### WORK TO COMPLETE:
Pictures aside, each entry has to be returned exactly as it stands.

*** EXERCISE MATERIAL ***

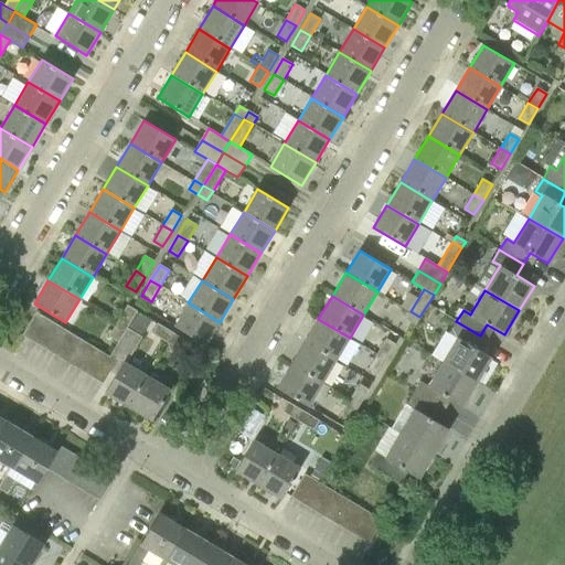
[(220,322),(188,302),(174,326),(205,344),(220,322)]
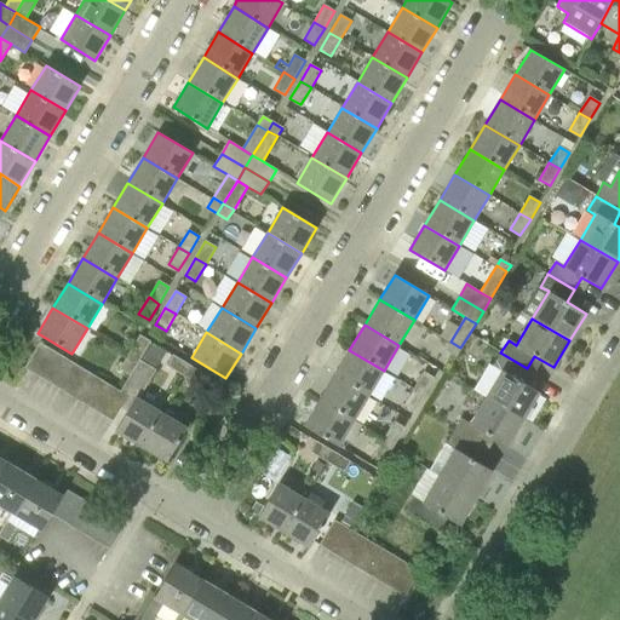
[(128,354),(139,360),(150,342),(139,336),(128,354)]
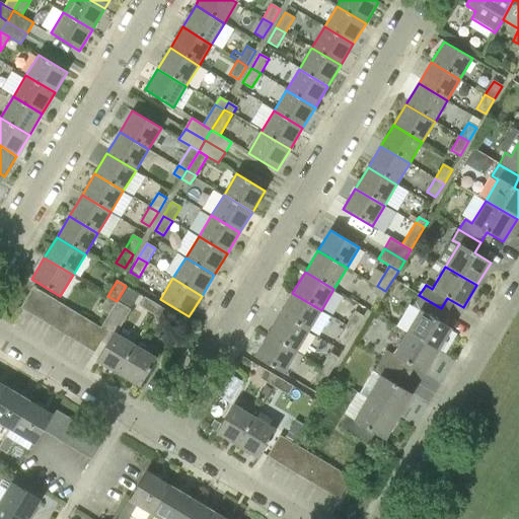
[(381,299),(385,291),(377,286),(372,293),(381,299)]
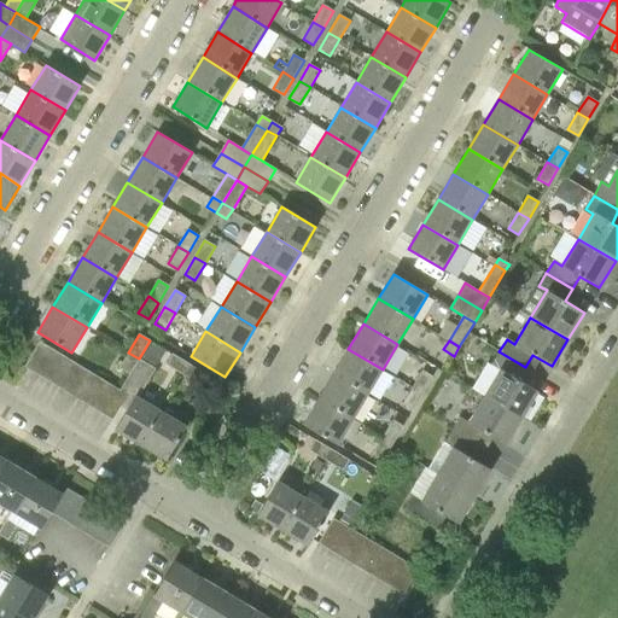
[(25,367),(38,374),(52,349),(40,342),(25,367)]
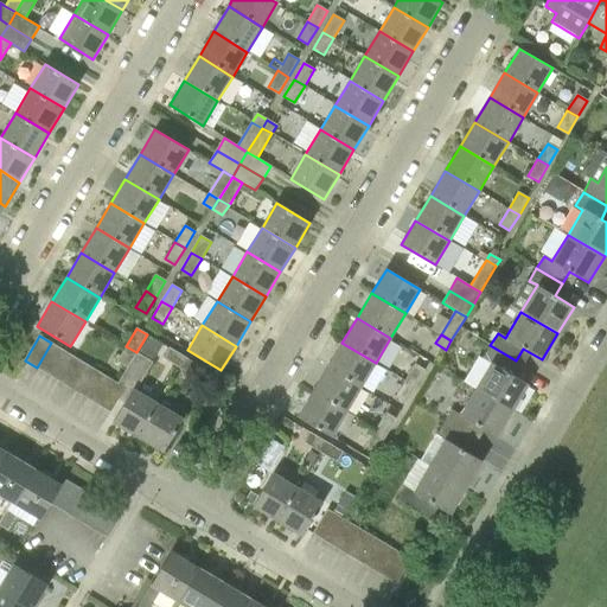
[(37,368),(50,375),(64,351),(51,343),(37,368)]
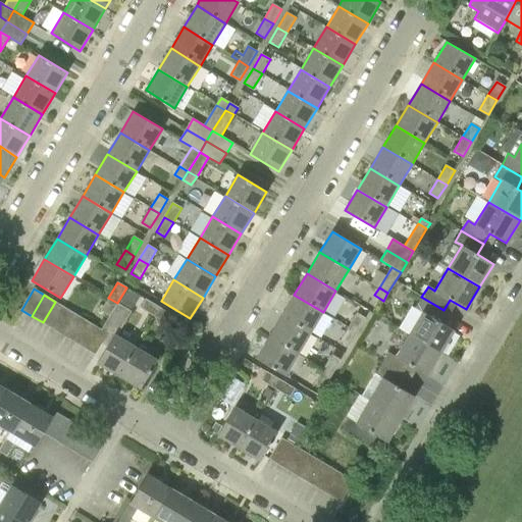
[(281,316),(310,333),(323,312),(294,295),(281,316)]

***

### TASK ANSWER:
[(220,322),(188,302),(174,326),(205,344),(220,322)]
[(128,354),(139,360),(150,342),(139,336),(128,354)]
[(381,299),(385,291),(377,286),(372,293),(381,299)]
[(25,367),(38,374),(52,349),(40,342),(25,367)]
[(37,368),(50,375),(64,351),(51,343),(37,368)]
[(281,316),(310,333),(323,312),(294,295),(281,316)]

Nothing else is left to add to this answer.